Image change detection data:
=== Begin Enclosure ===
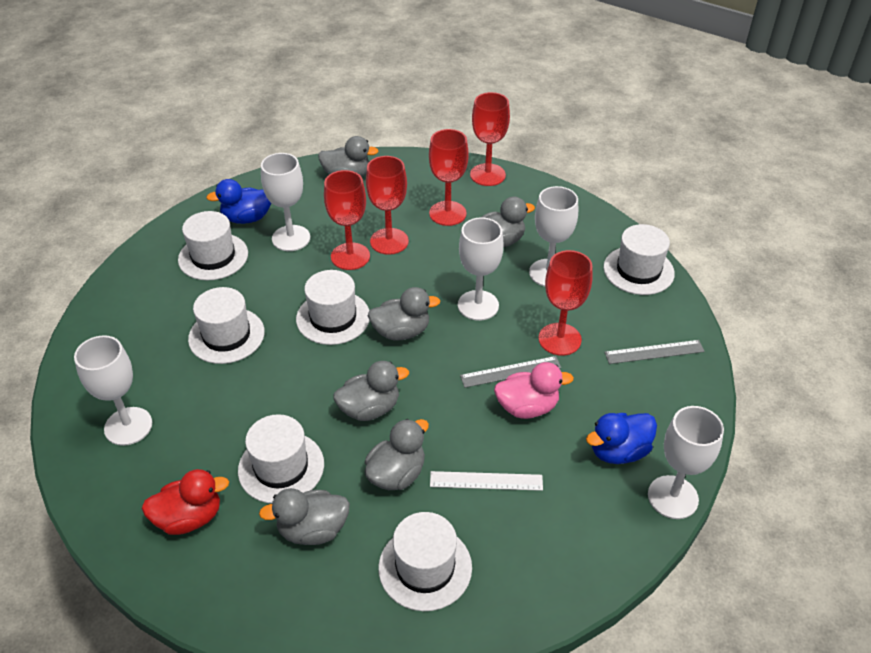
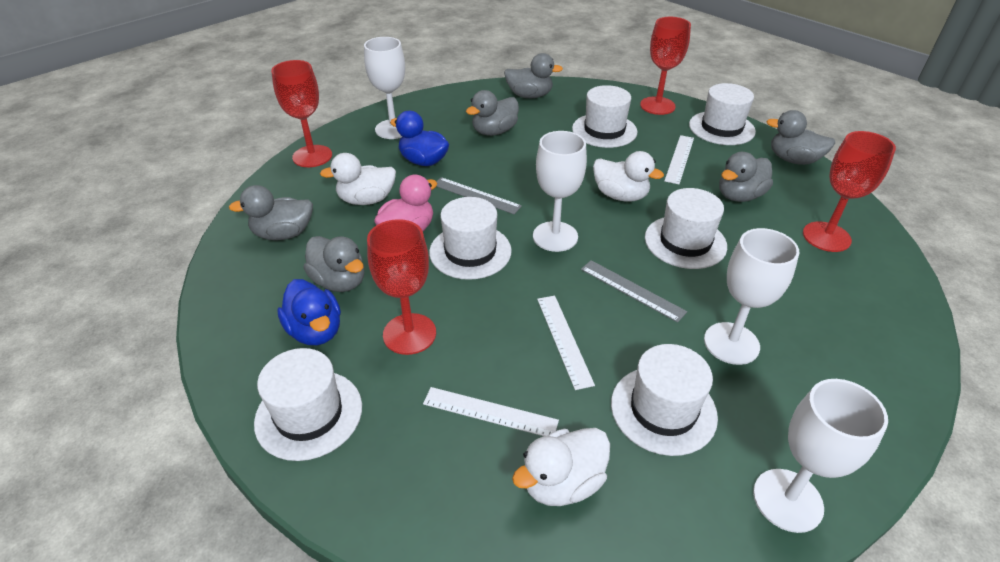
red duck: 1 -> 0
red goblet: 5 -> 4
white duck: 0 -> 3
white goblet: 5 -> 4
white ruler: 1 -> 3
=== End Enclosure ===
**Exercise details**
The records are given above. Copy each line in them that holds "white".

**Exercise answer**
white duck: 0 -> 3
white goblet: 5 -> 4
white ruler: 1 -> 3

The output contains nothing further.